Saved data entries:
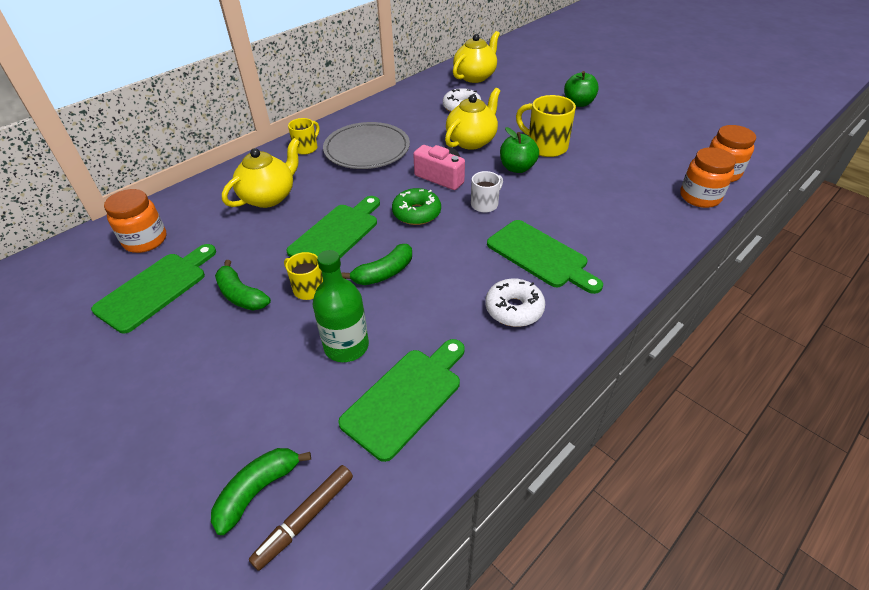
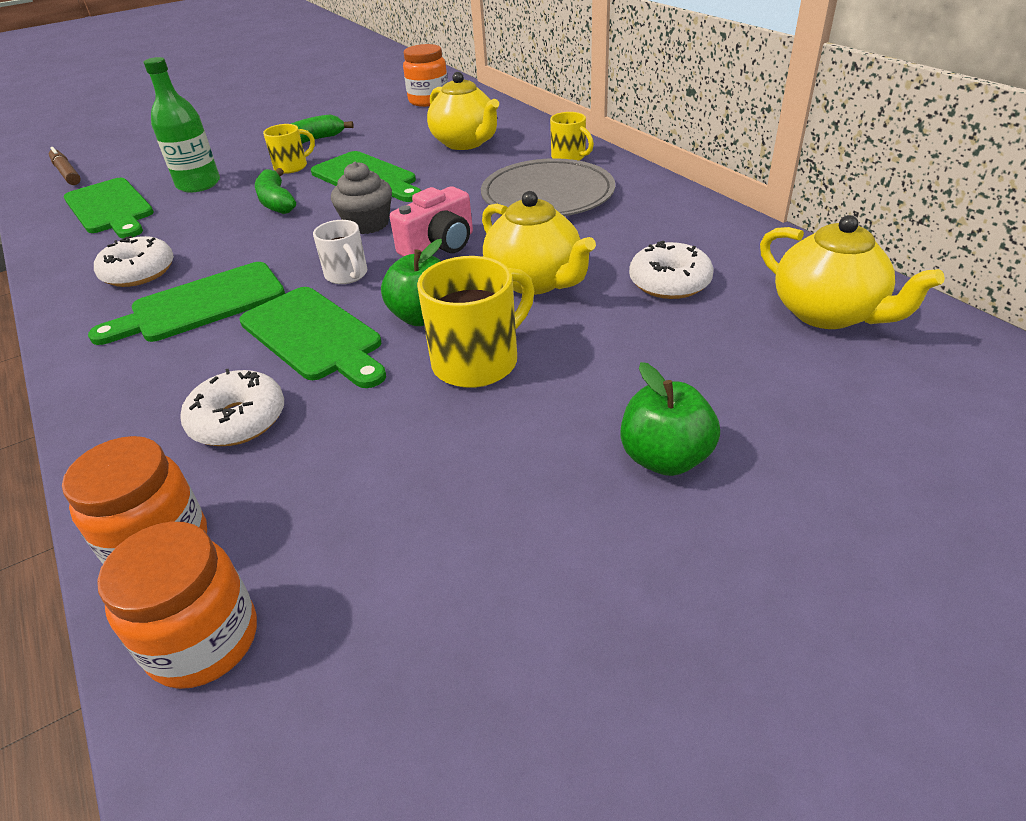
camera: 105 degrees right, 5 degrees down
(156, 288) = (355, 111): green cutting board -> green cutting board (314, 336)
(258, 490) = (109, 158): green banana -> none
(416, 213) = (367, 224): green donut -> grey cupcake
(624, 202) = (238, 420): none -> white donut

**Work task**
The answer should consist only of the lines from the one containing "(258, 490) = (109, 158): green banana -> none" through the last line of the data, given again exactly.

**Exercise response**
(258, 490) = (109, 158): green banana -> none
(416, 213) = (367, 224): green donut -> grey cupcake
(624, 202) = (238, 420): none -> white donut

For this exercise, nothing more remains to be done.